<<<<

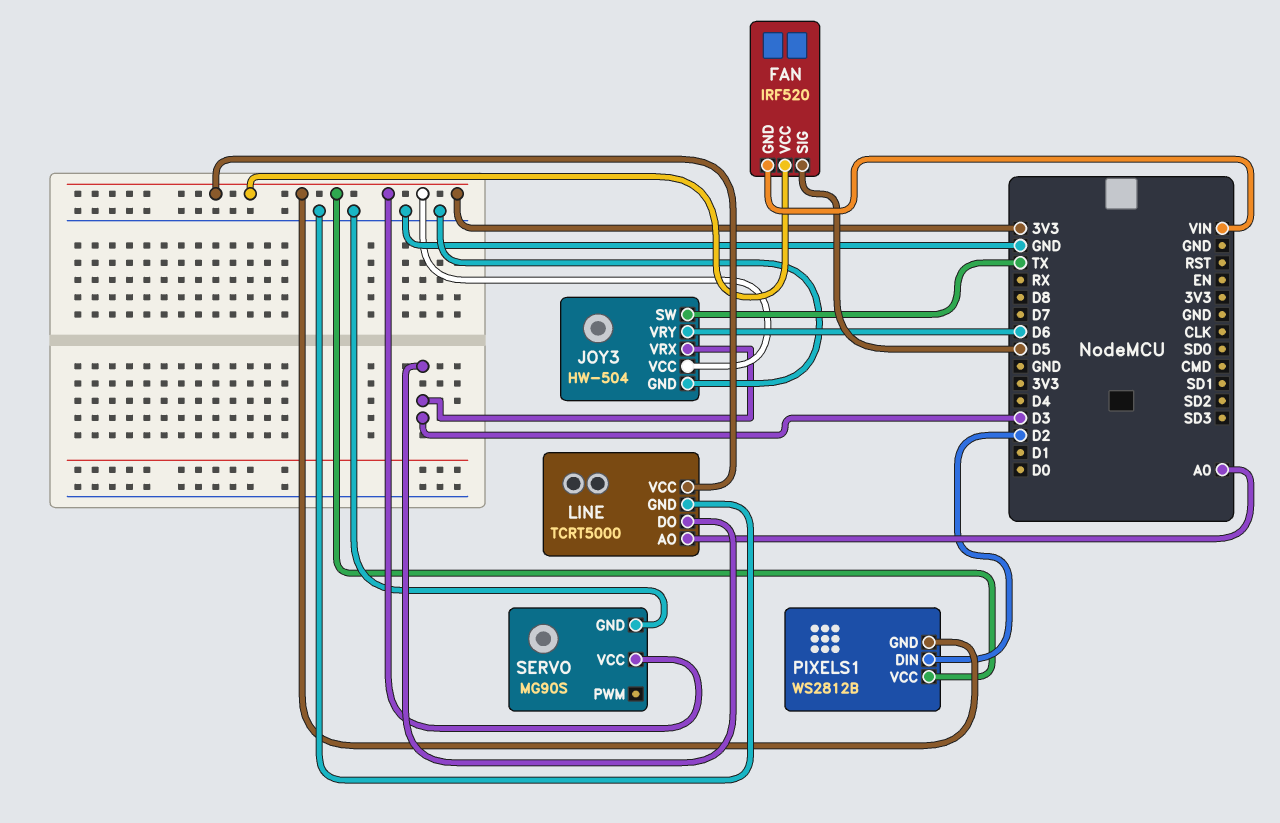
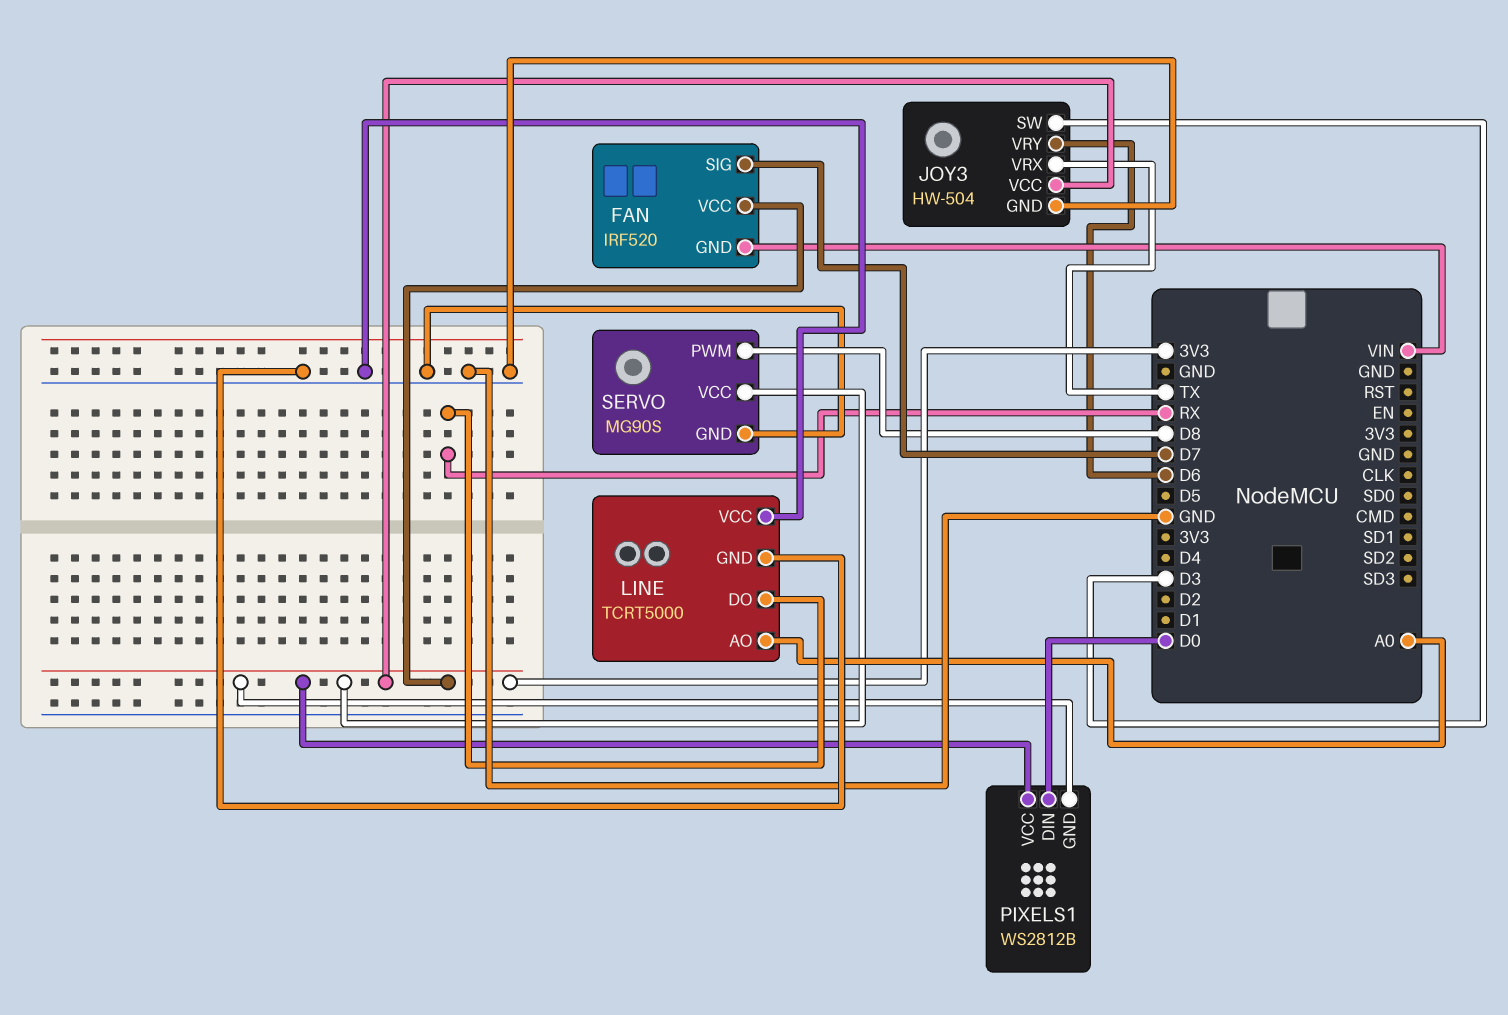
FAN pin SIG: D5 -> D7
JOY3 pin SW: TX -> D3
JOY3 pin VRX: D3 -> TX
LINE pin DO: D3 -> RX
LINE pin VCC: 3V3 -> GND
PIXELS1 pin DIN: D2 -> D0
SERVO pin PWM: none -> D8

>>>>

TASK GOAL:
Give back exactly the lines from the one containing "JOY3 pin VRX: D3 -> TX" through the end of the material above, and nothing else.

EXERCISE ANSWER:
JOY3 pin VRX: D3 -> TX
LINE pin DO: D3 -> RX
LINE pin VCC: 3V3 -> GND
PIXELS1 pin DIN: D2 -> D0
SERVO pin PWM: none -> D8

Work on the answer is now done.